- PROMPT
Reproduce the full listing as it stands. Images do not belong in the copy.

- RAW DATA
▼

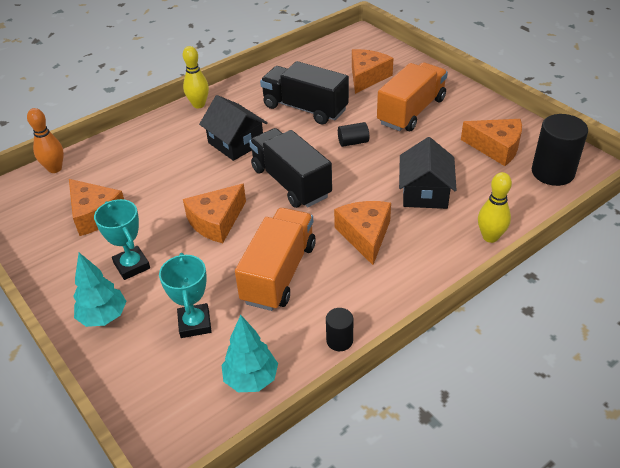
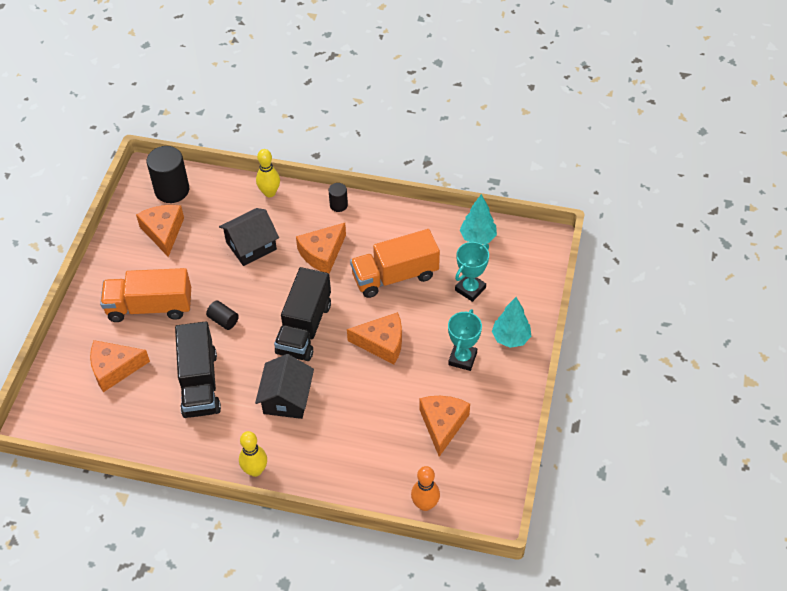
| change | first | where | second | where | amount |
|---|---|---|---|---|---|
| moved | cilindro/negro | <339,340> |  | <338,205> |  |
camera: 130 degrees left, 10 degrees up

▲

- RESPONSE AREA
| change | first | where | second | where | amount |
|---|---|---|---|---|---|
| moved | cilindro/negro | <339,340> |  | <338,205> |  |
camera: 130 degrees left, 10 degrees up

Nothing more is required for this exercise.